Exercise description → For any picture in the lines below, please leave it out and copy the rest exactly.

Source records →
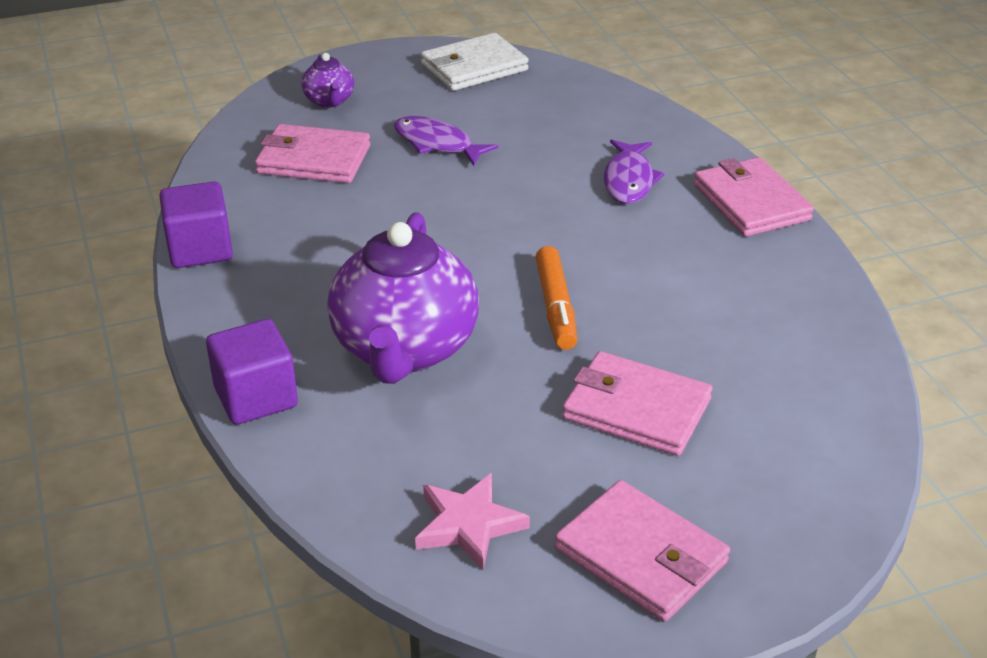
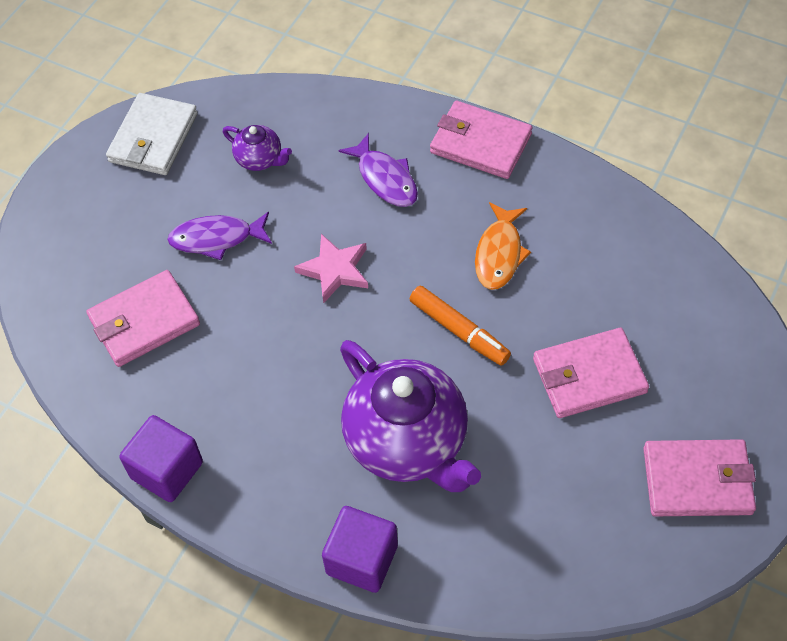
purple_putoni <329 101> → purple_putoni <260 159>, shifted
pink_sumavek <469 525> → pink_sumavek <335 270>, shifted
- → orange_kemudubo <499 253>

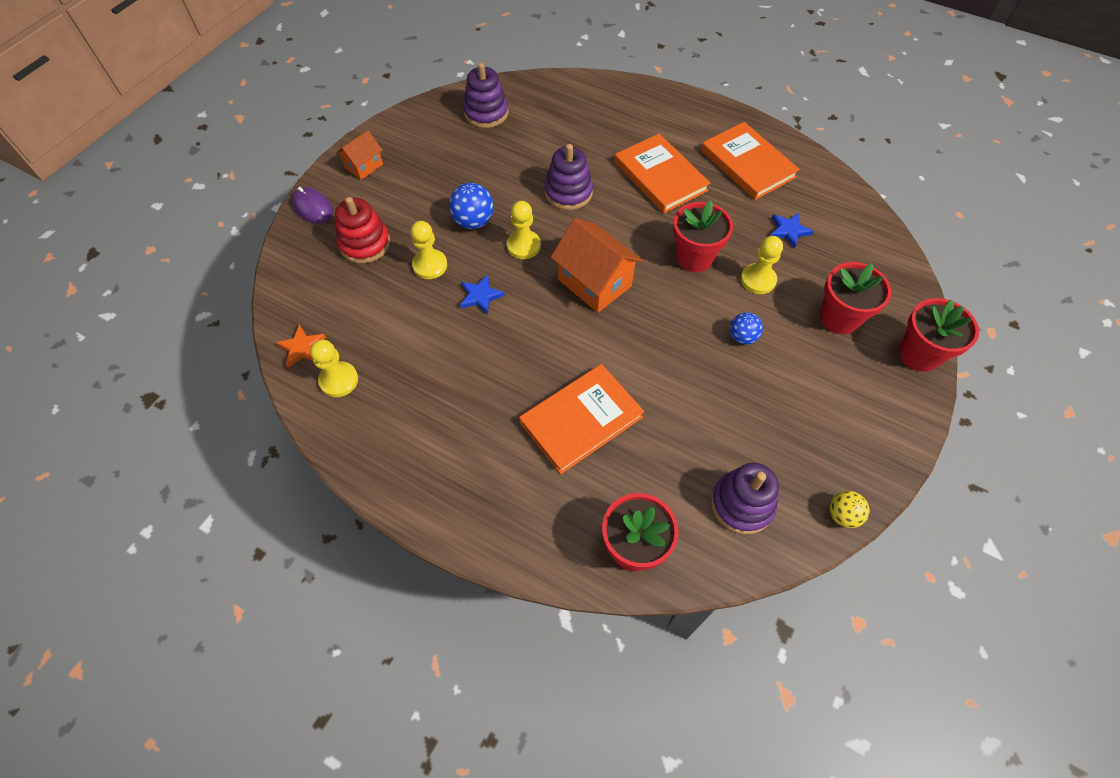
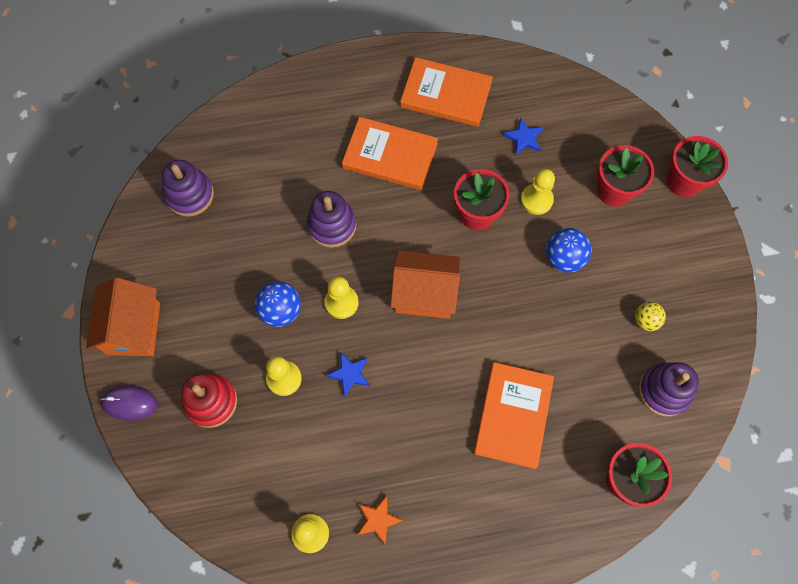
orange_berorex <364 166> → orange_berorex <133 329>, x1.75
orange_sumavek <302 348> → orange_sumavek <378 519>, shifted
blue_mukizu <742 337> → blue_mukizu <564 258>, x1.54
yellow_mukizu <842 515> → yellow_mukizu <645 320>, shifted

Answer for the task →
purple_putoni <329 101> → purple_putoni <260 159>, shifted
pink_sumavek <469 525> → pink_sumavek <335 270>, shifted
- → orange_kemudubo <499 253>

orange_berorex <364 166> → orange_berorex <133 329>, x1.75
orange_sumavek <302 348> → orange_sumavek <378 519>, shifted
blue_mukizu <742 337> → blue_mukizu <564 258>, x1.54
yellow_mukizu <842 515> → yellow_mukizu <645 320>, shifted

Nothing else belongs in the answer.